Exercise objective » Write out exactly the lines below that run from the one containing "R7: 3.3k (+12V, N007) -> 3.3k (N004, N007)" through the one containing "Q203: NPN S8050", both included, with no other lines.

The input »
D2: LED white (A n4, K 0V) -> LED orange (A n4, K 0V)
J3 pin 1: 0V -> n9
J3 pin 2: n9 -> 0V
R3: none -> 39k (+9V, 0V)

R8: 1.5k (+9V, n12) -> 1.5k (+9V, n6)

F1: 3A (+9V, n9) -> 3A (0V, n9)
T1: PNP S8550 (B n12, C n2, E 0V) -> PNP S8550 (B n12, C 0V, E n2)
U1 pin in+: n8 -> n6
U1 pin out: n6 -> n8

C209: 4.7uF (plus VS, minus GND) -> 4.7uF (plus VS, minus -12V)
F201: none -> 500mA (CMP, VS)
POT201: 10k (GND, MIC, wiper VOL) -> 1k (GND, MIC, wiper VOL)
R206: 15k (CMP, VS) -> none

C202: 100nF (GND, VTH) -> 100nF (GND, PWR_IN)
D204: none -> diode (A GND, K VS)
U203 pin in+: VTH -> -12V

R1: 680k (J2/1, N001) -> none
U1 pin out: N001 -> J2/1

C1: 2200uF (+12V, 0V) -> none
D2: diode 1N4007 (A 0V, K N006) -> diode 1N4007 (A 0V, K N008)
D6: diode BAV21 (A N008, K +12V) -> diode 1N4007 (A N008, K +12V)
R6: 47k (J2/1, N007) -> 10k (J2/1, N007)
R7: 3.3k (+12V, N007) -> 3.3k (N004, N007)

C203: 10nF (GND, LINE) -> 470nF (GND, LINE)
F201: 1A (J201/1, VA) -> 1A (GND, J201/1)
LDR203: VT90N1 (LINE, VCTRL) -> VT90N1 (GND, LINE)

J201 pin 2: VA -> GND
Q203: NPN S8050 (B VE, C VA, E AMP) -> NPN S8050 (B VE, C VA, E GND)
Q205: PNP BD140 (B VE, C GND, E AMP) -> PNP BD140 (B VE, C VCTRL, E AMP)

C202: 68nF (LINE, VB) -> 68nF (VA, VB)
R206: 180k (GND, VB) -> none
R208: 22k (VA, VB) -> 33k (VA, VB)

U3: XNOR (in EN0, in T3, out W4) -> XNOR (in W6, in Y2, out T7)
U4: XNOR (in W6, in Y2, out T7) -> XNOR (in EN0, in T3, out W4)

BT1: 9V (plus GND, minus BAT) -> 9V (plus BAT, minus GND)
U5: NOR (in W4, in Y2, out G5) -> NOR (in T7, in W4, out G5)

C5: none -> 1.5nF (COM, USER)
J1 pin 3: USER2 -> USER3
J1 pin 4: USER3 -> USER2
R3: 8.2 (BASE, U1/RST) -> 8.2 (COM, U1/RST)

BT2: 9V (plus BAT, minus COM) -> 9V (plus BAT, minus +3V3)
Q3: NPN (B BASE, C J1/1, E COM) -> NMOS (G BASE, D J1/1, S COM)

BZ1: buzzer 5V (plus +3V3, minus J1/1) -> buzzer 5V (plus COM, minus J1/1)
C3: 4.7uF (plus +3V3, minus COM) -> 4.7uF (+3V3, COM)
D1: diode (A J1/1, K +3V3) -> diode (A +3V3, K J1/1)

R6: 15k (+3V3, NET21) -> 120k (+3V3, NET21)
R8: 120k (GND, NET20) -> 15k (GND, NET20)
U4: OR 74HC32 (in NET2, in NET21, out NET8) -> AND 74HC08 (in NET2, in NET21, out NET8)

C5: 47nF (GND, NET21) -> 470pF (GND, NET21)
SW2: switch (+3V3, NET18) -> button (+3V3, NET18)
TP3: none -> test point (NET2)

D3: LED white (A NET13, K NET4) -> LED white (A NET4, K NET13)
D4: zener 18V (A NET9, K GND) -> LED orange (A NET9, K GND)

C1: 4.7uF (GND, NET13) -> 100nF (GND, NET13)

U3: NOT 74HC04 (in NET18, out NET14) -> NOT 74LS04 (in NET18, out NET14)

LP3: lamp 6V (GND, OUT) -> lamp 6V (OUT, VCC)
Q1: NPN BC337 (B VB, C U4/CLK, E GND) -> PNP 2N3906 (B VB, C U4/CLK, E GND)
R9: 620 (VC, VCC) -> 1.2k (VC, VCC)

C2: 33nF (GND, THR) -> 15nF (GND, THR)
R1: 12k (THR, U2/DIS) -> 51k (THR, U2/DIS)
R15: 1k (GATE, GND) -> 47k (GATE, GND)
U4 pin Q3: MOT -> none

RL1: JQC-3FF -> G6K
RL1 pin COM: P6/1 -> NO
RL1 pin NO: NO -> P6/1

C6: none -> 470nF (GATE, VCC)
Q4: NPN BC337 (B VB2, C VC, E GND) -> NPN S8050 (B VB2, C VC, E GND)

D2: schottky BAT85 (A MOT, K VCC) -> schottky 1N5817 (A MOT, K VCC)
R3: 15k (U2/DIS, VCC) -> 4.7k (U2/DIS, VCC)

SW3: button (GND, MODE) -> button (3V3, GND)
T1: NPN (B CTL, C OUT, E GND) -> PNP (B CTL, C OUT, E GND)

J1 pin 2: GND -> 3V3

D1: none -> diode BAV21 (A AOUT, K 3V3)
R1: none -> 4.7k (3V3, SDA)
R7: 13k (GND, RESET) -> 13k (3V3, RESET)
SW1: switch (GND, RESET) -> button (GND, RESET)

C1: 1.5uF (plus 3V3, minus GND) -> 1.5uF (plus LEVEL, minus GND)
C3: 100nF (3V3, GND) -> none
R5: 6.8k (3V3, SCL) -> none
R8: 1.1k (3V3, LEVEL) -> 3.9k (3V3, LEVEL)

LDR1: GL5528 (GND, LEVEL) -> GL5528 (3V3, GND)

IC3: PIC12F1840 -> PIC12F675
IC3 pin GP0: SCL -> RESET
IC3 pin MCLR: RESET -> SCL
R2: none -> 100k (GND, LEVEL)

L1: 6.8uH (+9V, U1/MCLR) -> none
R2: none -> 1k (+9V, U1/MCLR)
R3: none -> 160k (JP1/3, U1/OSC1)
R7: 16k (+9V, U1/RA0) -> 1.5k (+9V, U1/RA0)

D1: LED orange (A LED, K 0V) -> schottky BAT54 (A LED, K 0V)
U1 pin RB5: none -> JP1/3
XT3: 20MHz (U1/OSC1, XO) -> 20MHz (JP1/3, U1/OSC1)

Task output »
R7: 3.3k (+12V, N007) -> 3.3k (N004, N007)

C203: 10nF (GND, LINE) -> 470nF (GND, LINE)
F201: 1A (J201/1, VA) -> 1A (GND, J201/1)
LDR203: VT90N1 (LINE, VCTRL) -> VT90N1 (GND, LINE)

J201 pin 2: VA -> GND
Q203: NPN S8050 (B VE, C VA, E AMP) -> NPN S8050 (B VE, C VA, E GND)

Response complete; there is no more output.